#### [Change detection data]

..........

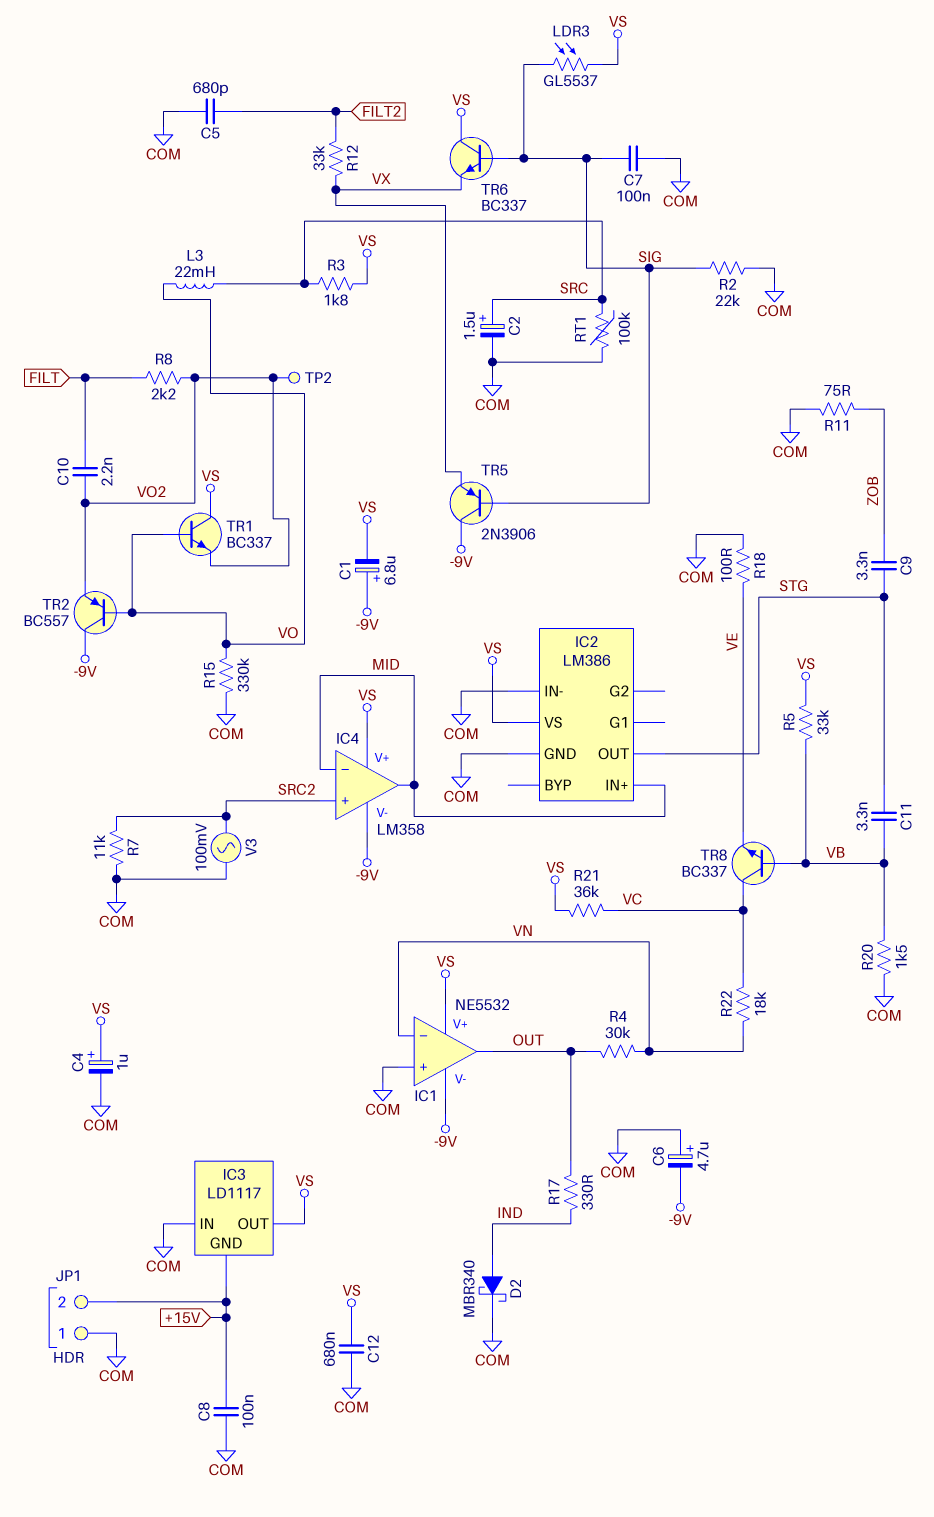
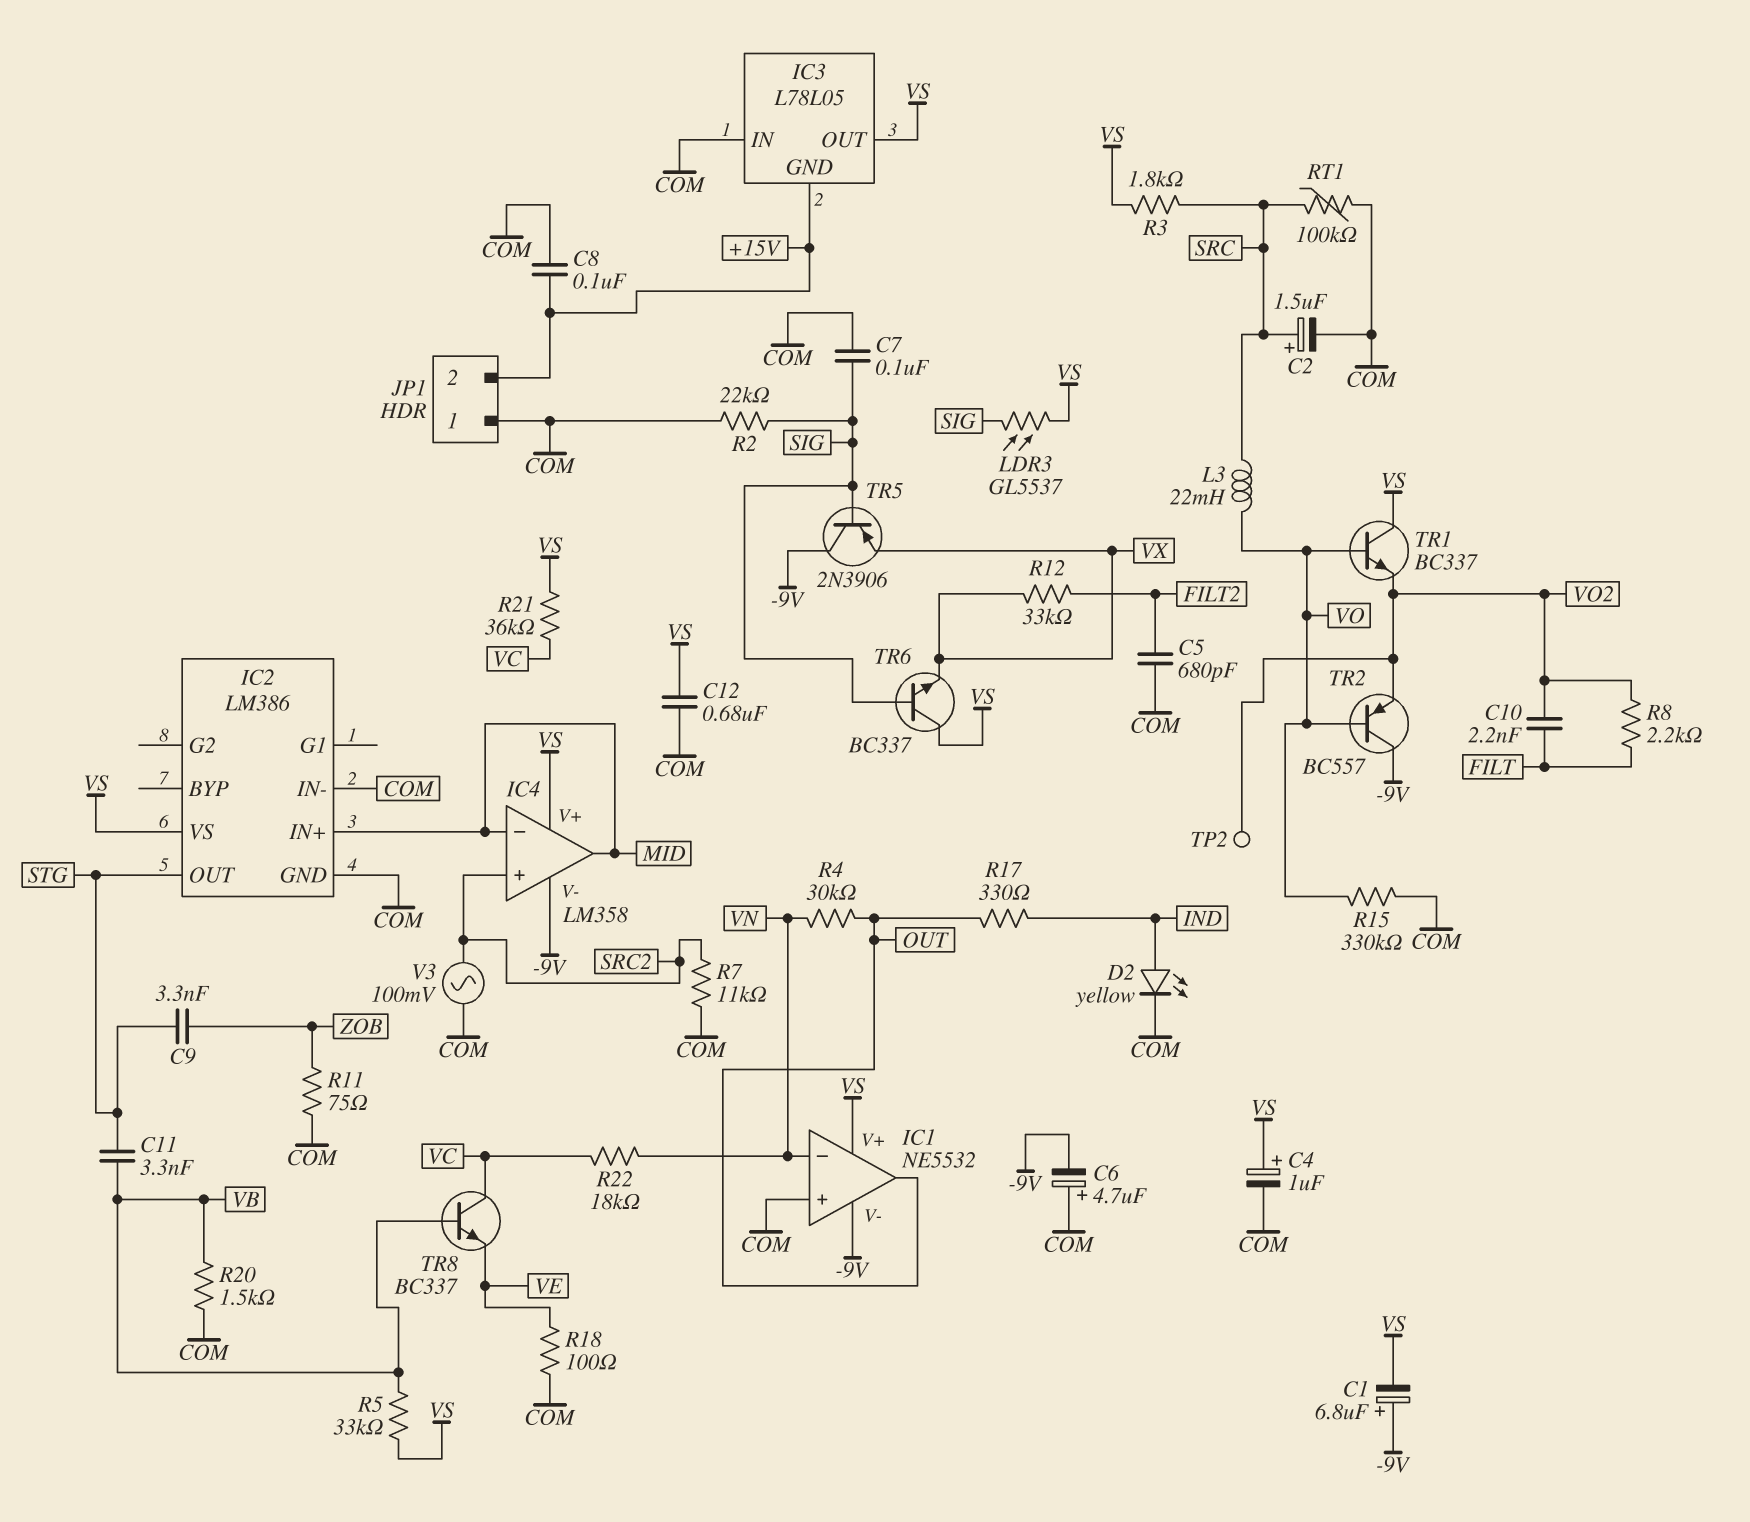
D2: schottky MBR340 (A IND, K COM) -> LED yellow (A IND, K COM)
IC3: LD1117 -> L78L05

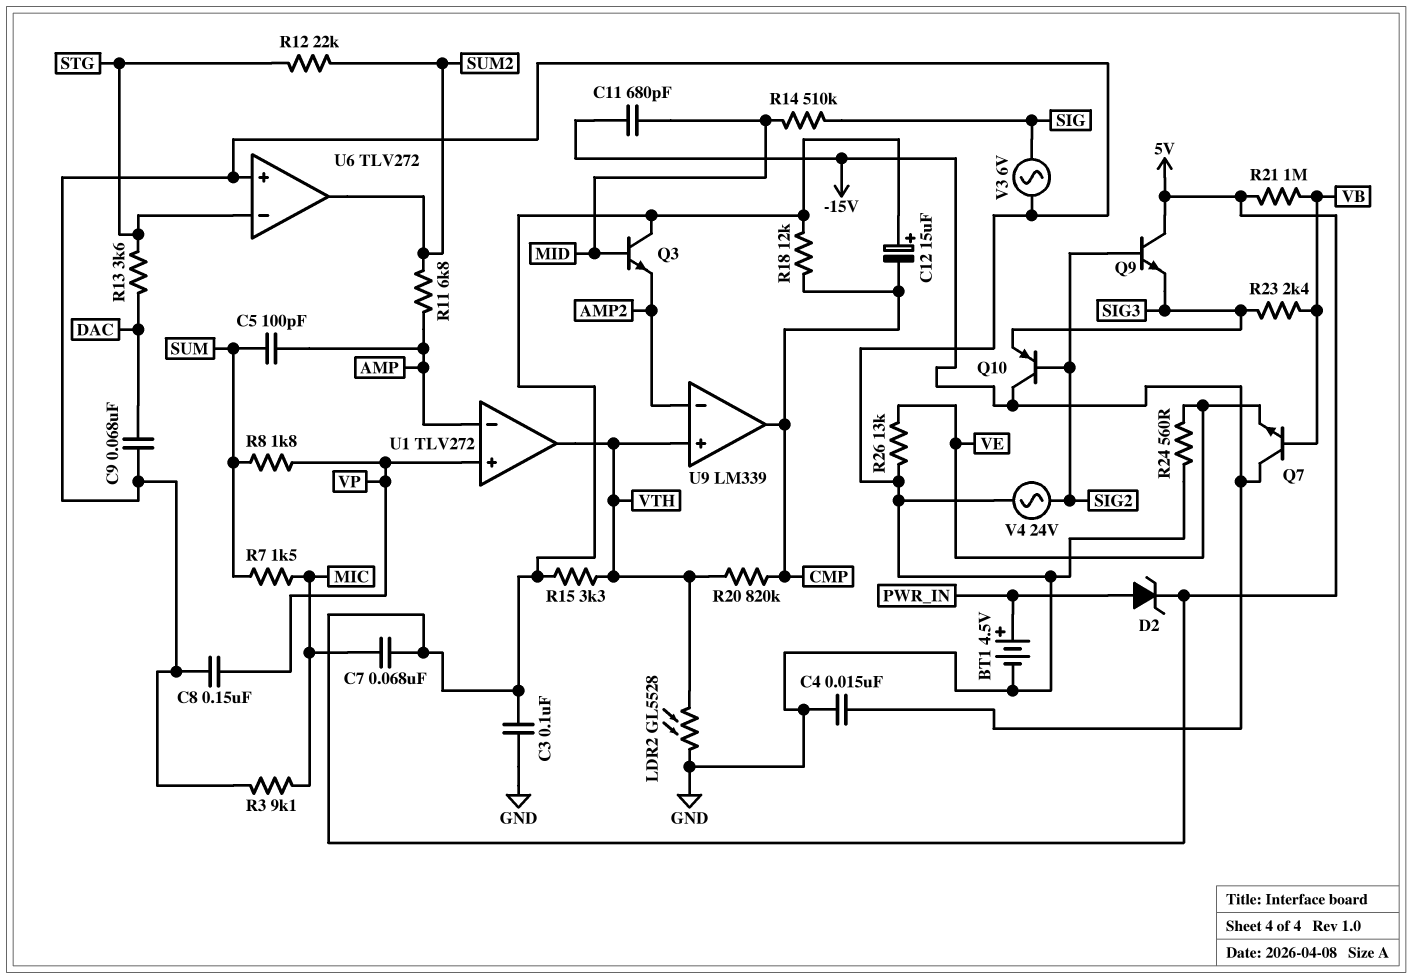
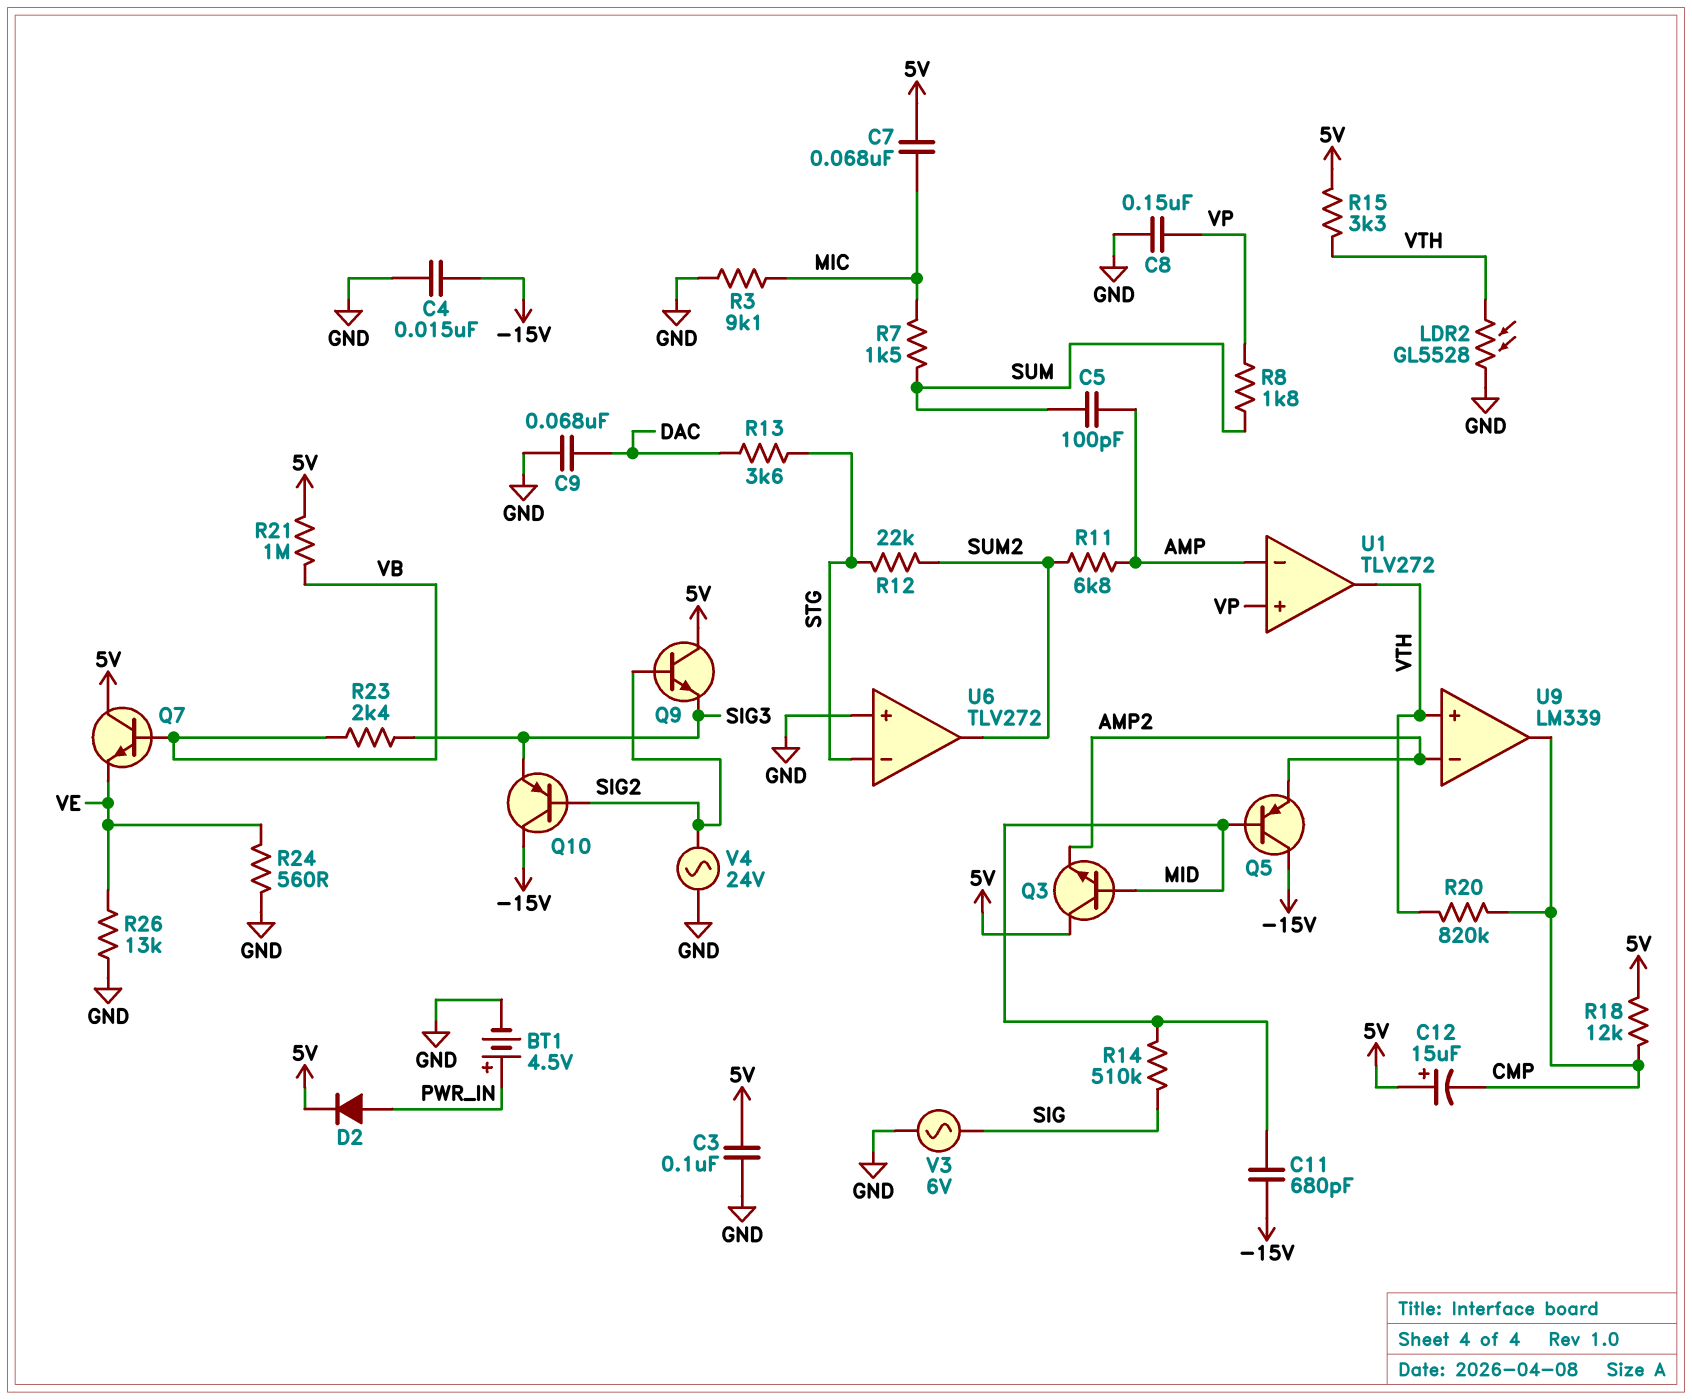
D2: zener (A PWR_IN, K 5V) -> diode (A PWR_IN, K 5V)
Q5: none -> PNP (B MID, C -15V, E AMP2)
Q7: NPN (B VB, C -15V, E VE) -> NPN (B VB, C 5V, E VE)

..........

#### [PROBLEM TO SOLVE]
Reproduce each entry exactly, without the pictures.

#### [EXPECTED ANSWER]
D2: schottky MBR340 (A IND, K COM) -> LED yellow (A IND, K COM)
IC3: LD1117 -> L78L05

D2: zener (A PWR_IN, K 5V) -> diode (A PWR_IN, K 5V)
Q5: none -> PNP (B MID, C -15V, E AMP2)
Q7: NPN (B VB, C -15V, E VE) -> NPN (B VB, C 5V, E VE)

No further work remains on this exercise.